■ **EXERCISE**
Give again, word for word, every line below from the one that has "template.sql: [428,114,973,223] ->" through the one that has "brief.html: [1307,1049,1355,1110] ->", both included, and no others.

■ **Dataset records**
.....
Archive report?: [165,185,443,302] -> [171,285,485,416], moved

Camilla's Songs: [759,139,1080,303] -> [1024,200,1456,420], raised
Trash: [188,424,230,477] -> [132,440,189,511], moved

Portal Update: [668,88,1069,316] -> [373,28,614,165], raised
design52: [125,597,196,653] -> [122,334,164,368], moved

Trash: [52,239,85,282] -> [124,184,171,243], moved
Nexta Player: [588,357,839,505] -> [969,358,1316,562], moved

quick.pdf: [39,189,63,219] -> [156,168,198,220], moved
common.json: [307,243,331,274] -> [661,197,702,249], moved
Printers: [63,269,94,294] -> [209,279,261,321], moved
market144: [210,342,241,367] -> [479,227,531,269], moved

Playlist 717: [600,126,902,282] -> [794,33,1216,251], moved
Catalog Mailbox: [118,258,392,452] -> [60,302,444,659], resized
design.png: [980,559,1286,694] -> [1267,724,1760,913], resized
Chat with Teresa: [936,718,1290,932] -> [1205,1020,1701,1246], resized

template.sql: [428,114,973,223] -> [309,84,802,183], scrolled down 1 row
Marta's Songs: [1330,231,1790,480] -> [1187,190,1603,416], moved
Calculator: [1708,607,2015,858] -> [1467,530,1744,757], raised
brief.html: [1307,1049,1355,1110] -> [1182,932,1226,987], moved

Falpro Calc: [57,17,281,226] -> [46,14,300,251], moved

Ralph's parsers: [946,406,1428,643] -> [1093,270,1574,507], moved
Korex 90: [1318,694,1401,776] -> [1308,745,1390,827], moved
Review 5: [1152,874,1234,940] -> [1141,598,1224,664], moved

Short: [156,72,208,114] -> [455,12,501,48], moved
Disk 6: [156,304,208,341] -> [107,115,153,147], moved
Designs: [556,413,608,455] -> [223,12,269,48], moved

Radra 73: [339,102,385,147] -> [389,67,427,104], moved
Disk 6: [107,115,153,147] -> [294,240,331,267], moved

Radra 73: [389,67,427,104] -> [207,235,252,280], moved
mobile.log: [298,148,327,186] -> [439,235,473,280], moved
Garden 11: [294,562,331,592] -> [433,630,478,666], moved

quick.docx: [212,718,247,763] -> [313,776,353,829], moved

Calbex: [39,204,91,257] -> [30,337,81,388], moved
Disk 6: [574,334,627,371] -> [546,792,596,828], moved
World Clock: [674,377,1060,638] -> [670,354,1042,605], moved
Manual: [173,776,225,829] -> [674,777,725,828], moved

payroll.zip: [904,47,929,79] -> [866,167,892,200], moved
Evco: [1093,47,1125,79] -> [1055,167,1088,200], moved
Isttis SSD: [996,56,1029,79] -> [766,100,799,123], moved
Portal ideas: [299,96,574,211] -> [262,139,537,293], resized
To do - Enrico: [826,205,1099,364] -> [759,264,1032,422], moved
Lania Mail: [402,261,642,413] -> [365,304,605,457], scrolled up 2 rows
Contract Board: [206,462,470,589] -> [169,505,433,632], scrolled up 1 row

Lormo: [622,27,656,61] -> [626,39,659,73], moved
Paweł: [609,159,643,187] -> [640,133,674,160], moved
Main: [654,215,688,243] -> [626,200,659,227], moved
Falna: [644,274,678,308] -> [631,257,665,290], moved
.....
■ **SOLUTION**
template.sql: [428,114,973,223] -> [309,84,802,183], scrolled down 1 row
Marta's Songs: [1330,231,1790,480] -> [1187,190,1603,416], moved
Calculator: [1708,607,2015,858] -> [1467,530,1744,757], raised
brief.html: [1307,1049,1355,1110] -> [1182,932,1226,987], moved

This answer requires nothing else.